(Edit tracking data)
================

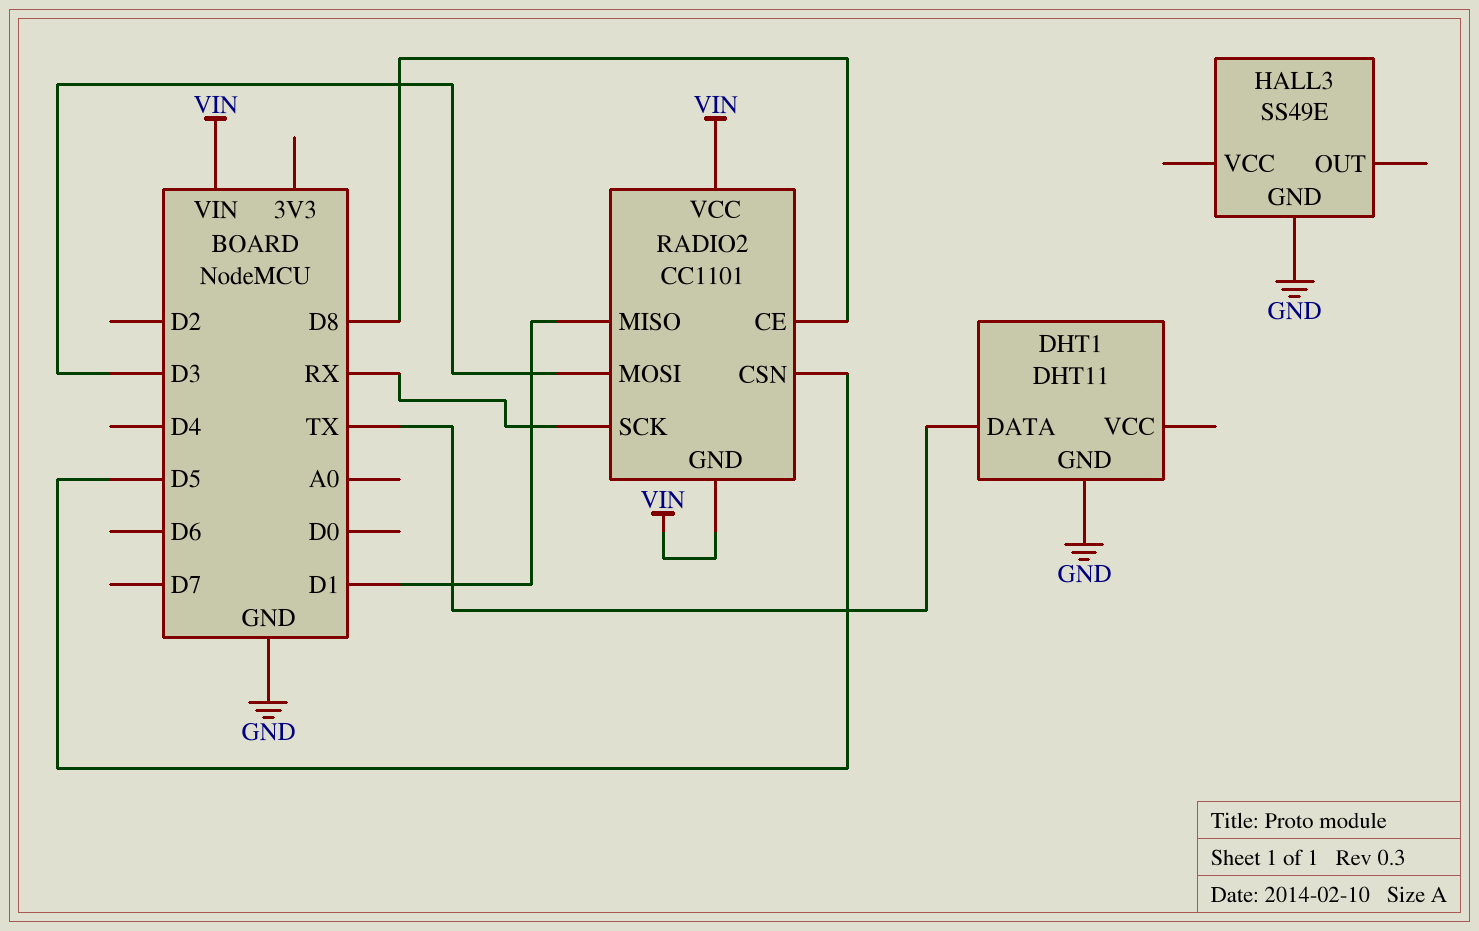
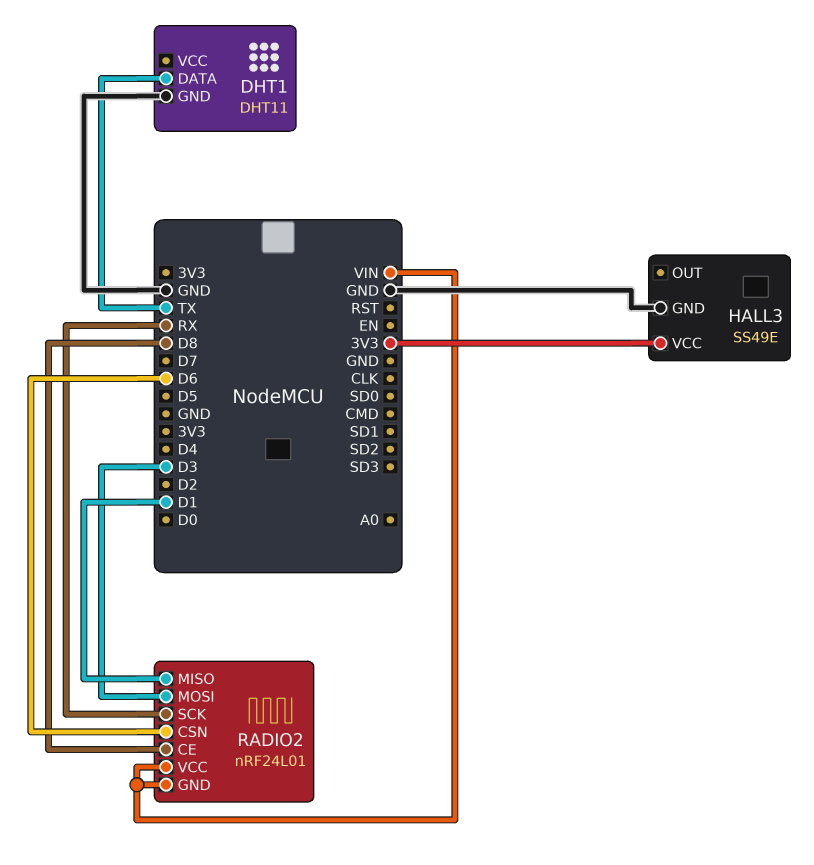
HALL3 pin VCC: none -> 3V3
RADIO2: CC1101 -> nRF24L01
RADIO2 pin CSN: D5 -> D6

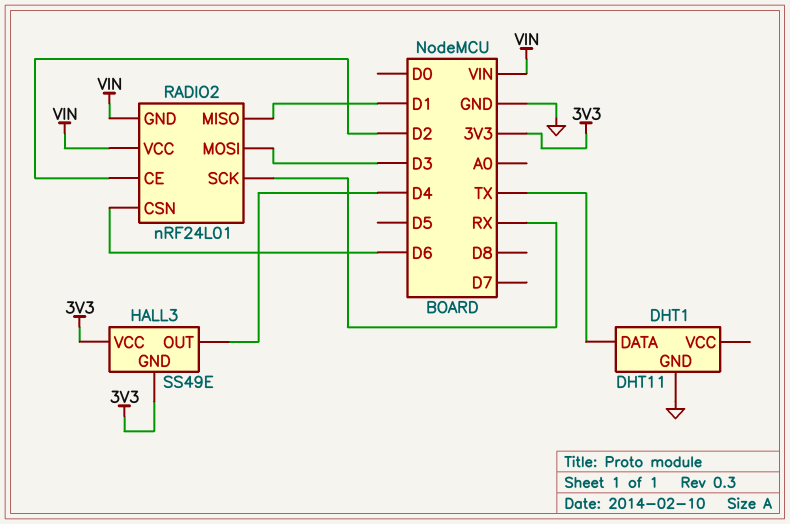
HALL3 pin GND: GND -> 3V3
HALL3 pin OUT: none -> D4
RADIO2 pin CE: D8 -> D2

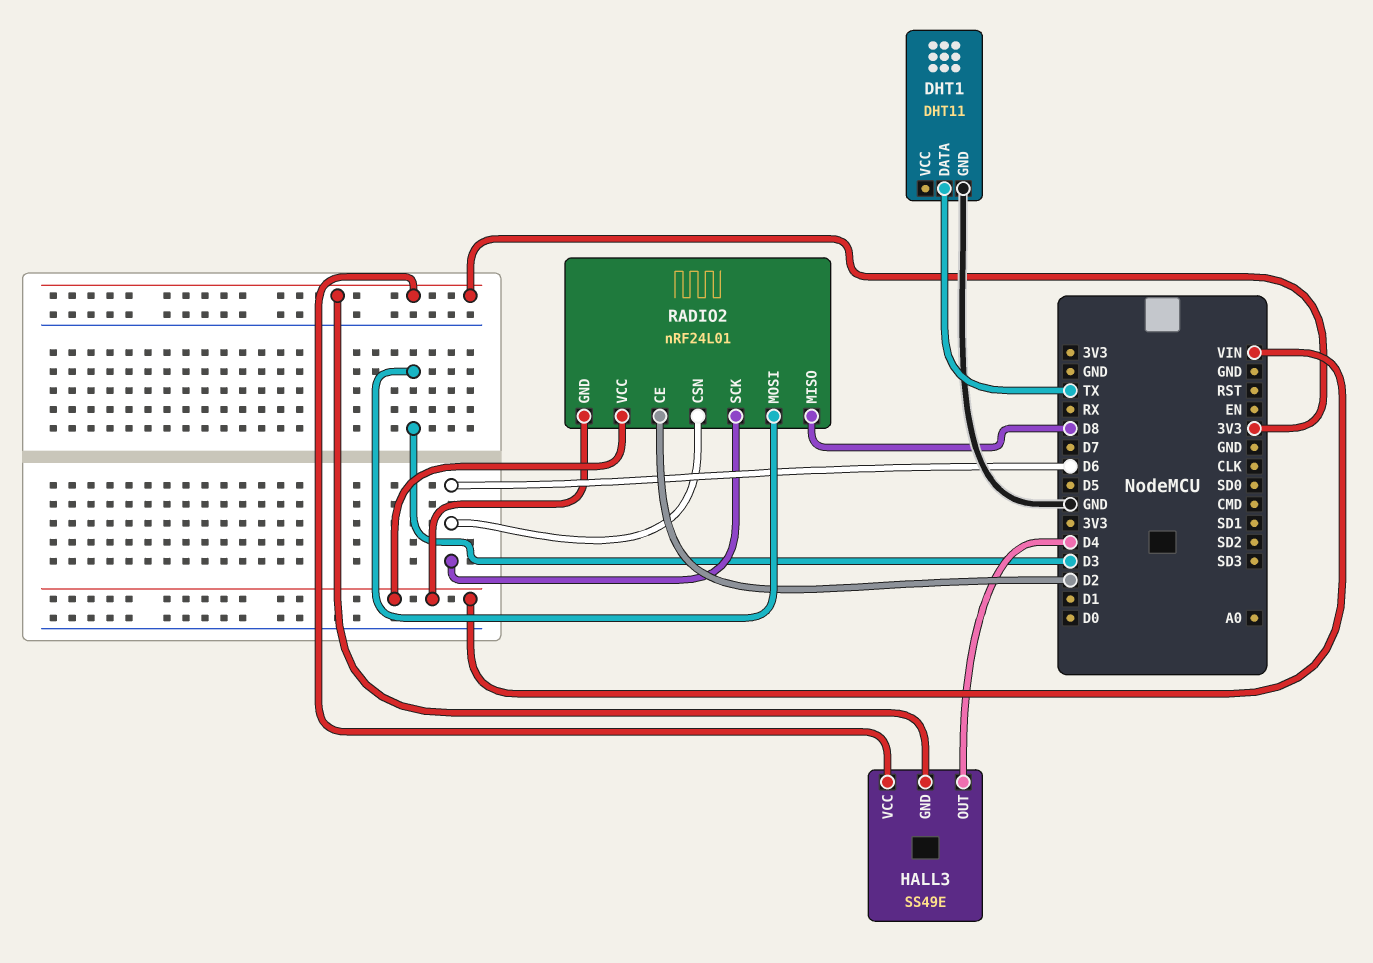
RADIO2 pin MISO: D1 -> D8
RADIO2 pin SCK: RX -> D6

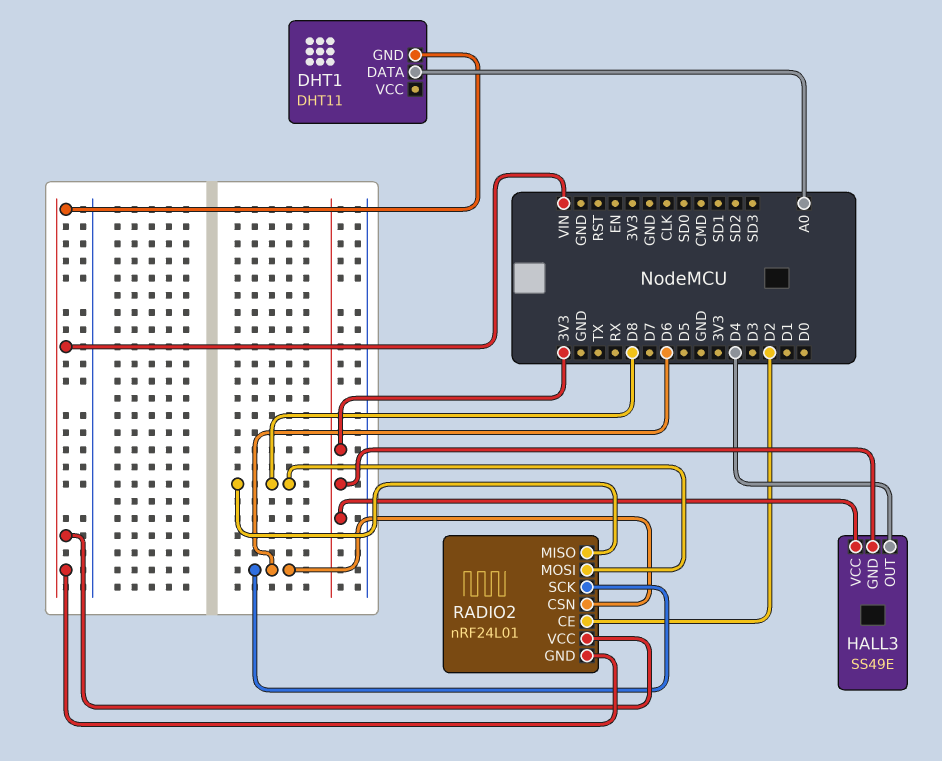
DHT1 pin DATA: TX -> A0
DHT1 pin GND: GND -> VIN
RADIO2 pin MOSI: D3 -> D8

================

Please transcribe every record above exactly as written, leaving out the pictures.

## [SOLUTION TO THIS PROBLEM]
HALL3 pin VCC: none -> 3V3
RADIO2: CC1101 -> nRF24L01
RADIO2 pin CSN: D5 -> D6

HALL3 pin GND: GND -> 3V3
HALL3 pin OUT: none -> D4
RADIO2 pin CE: D8 -> D2

RADIO2 pin MISO: D1 -> D8
RADIO2 pin SCK: RX -> D6

DHT1 pin DATA: TX -> A0
DHT1 pin GND: GND -> VIN
RADIO2 pin MOSI: D3 -> D8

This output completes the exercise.